#### TASK TO CARRY OUT
Copy out the material from the line containing "brown line at" through the line containing "red star at (520, 310): moved 24 px down", both included. Swap "orange" for "yellow" and leave everything else unchanged.

[start of MATERIAL PROVIDED]

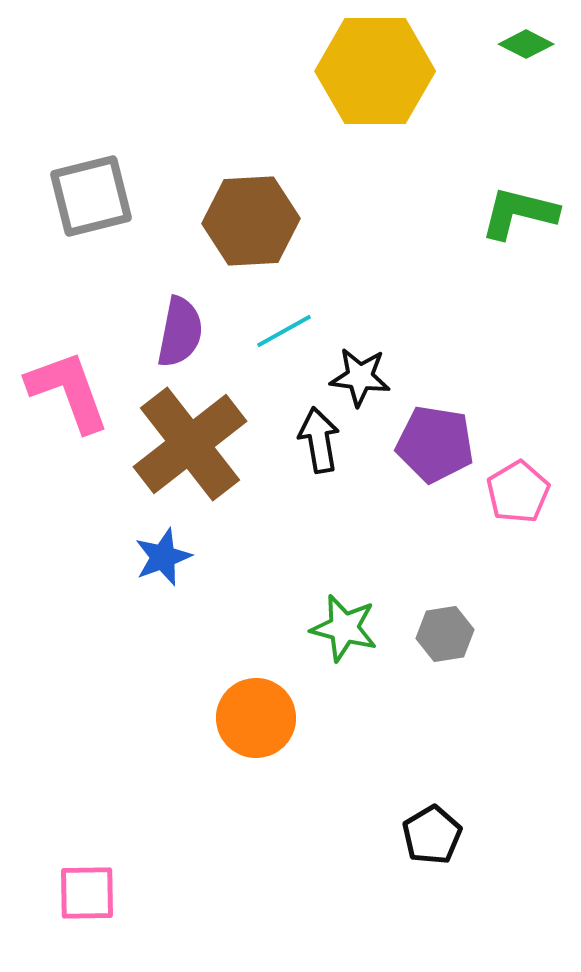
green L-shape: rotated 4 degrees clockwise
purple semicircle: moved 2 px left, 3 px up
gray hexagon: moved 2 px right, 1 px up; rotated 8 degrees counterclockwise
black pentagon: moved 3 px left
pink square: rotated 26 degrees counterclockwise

[end of MATERIAL PROVIDED]
[start of MATERIAL PROVIDED]

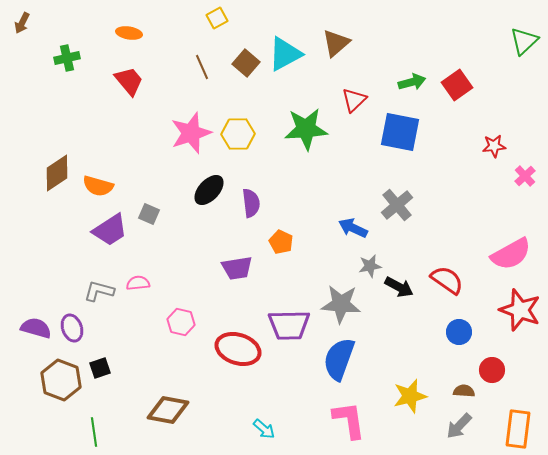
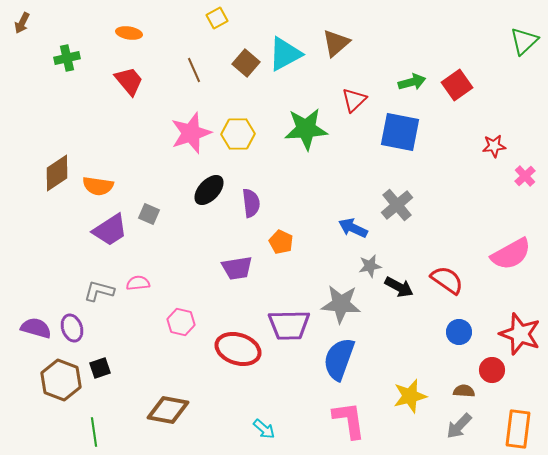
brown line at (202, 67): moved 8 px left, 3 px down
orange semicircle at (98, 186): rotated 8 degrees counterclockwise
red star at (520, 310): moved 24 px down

[end of MATERIAL PROVIDED]

#### CORRECT OUTPUT
brown line at (202, 67): moved 8 px left, 3 px down
yellow semicircle at (98, 186): rotated 8 degrees counterclockwise
red star at (520, 310): moved 24 px down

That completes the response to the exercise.